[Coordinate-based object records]
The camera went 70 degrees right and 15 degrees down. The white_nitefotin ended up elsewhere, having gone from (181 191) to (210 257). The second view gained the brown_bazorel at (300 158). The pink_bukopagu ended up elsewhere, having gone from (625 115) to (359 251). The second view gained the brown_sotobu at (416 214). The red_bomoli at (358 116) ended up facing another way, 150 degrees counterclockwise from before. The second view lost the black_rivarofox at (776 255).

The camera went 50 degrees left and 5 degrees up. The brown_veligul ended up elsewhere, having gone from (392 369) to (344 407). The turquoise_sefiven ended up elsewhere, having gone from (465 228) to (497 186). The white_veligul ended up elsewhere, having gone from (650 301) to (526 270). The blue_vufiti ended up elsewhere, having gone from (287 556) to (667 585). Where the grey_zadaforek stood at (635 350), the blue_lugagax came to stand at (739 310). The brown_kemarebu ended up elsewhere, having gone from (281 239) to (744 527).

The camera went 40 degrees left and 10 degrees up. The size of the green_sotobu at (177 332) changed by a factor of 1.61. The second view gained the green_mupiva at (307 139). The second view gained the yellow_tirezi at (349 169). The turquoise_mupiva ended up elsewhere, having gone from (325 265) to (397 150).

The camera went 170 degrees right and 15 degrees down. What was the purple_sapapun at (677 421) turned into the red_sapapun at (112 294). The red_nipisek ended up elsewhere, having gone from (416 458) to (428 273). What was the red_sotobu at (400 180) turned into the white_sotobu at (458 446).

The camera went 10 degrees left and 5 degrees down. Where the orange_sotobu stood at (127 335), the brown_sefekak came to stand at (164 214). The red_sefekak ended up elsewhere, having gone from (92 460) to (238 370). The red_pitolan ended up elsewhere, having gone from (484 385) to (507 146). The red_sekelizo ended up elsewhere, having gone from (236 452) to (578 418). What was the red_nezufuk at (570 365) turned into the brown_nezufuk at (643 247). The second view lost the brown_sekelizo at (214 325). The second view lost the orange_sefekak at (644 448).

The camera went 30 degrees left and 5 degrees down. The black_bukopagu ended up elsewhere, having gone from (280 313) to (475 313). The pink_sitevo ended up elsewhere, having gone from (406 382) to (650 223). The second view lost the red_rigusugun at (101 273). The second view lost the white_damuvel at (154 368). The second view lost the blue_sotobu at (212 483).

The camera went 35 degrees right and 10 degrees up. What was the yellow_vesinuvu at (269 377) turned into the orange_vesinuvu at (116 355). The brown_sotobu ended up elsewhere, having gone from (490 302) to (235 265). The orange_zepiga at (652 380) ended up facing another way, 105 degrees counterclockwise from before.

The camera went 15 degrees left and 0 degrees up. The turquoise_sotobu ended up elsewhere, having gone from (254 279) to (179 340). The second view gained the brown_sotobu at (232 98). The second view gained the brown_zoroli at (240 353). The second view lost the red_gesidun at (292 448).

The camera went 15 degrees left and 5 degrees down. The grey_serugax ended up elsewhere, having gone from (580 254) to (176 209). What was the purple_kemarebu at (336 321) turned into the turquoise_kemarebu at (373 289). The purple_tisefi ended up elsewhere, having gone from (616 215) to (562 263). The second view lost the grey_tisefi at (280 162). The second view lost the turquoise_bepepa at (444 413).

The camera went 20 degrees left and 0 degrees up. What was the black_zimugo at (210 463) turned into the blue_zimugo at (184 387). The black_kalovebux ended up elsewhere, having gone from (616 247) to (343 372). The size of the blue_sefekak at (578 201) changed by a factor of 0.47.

= TASK DESCRIPTION =
I would like you to output every record exactly as written.

= EXPECTED OUTPUT =
The camera went 70 degrees right and 15 degrees down. The white_nitefotin ended up elsewhere, having gone from (181 191) to (210 257). The second view gained the brown_bazorel at (300 158). The pink_bukopagu ended up elsewhere, having gone from (625 115) to (359 251). The second view gained the brown_sotobu at (416 214). The red_bomoli at (358 116) ended up facing another way, 150 degrees counterclockwise from before. The second view lost the black_rivarofox at (776 255).

The camera went 50 degrees left and 5 degrees up. The brown_veligul ended up elsewhere, having gone from (392 369) to (344 407). The turquoise_sefiven ended up elsewhere, having gone from (465 228) to (497 186). The white_veligul ended up elsewhere, having gone from (650 301) to (526 270). The blue_vufiti ended up elsewhere, having gone from (287 556) to (667 585). Where the grey_zadaforek stood at (635 350), the blue_lugagax came to stand at (739 310). The brown_kemarebu ended up elsewhere, having gone from (281 239) to (744 527).

The camera went 40 degrees left and 10 degrees up. The size of the green_sotobu at (177 332) changed by a factor of 1.61. The second view gained the green_mupiva at (307 139). The second view gained the yellow_tirezi at (349 169). The turquoise_mupiva ended up elsewhere, having gone from (325 265) to (397 150).

The camera went 170 degrees right and 15 degrees down. What was the purple_sapapun at (677 421) turned into the red_sapapun at (112 294). The red_nipisek ended up elsewhere, having gone from (416 458) to (428 273). What was the red_sotobu at (400 180) turned into the white_sotobu at (458 446).

The camera went 10 degrees left and 5 degrees down. Where the orange_sotobu stood at (127 335), the brown_sefekak came to stand at (164 214). The red_sefekak ended up elsewhere, having gone from (92 460) to (238 370). The red_pitolan ended up elsewhere, having gone from (484 385) to (507 146). The red_sekelizo ended up elsewhere, having gone from (236 452) to (578 418). What was the red_nezufuk at (570 365) turned into the brown_nezufuk at (643 247). The second view lost the brown_sekelizo at (214 325). The second view lost the orange_sefekak at (644 448).

The camera went 30 degrees left and 5 degrees down. The black_bukopagu ended up elsewhere, having gone from (280 313) to (475 313). The pink_sitevo ended up elsewhere, having gone from (406 382) to (650 223). The second view lost the red_rigusugun at (101 273). The second view lost the white_damuvel at (154 368). The second view lost the blue_sotobu at (212 483).

The camera went 35 degrees right and 10 degrees up. What was the yellow_vesinuvu at (269 377) turned into the orange_vesinuvu at (116 355). The brown_sotobu ended up elsewhere, having gone from (490 302) to (235 265). The orange_zepiga at (652 380) ended up facing another way, 105 degrees counterclockwise from before.

The camera went 15 degrees left and 0 degrees up. The turquoise_sotobu ended up elsewhere, having gone from (254 279) to (179 340). The second view gained the brown_sotobu at (232 98). The second view gained the brown_zoroli at (240 353). The second view lost the red_gesidun at (292 448).

The camera went 15 degrees left and 5 degrees down. The grey_serugax ended up elsewhere, having gone from (580 254) to (176 209). What was the purple_kemarebu at (336 321) turned into the turquoise_kemarebu at (373 289). The purple_tisefi ended up elsewhere, having gone from (616 215) to (562 263). The second view lost the grey_tisefi at (280 162). The second view lost the turquoise_bepepa at (444 413).

The camera went 20 degrees left and 0 degrees up. What was the black_zimugo at (210 463) turned into the blue_zimugo at (184 387). The black_kalovebux ended up elsewhere, having gone from (616 247) to (343 372). The size of the blue_sefekak at (578 201) changed by a factor of 0.47.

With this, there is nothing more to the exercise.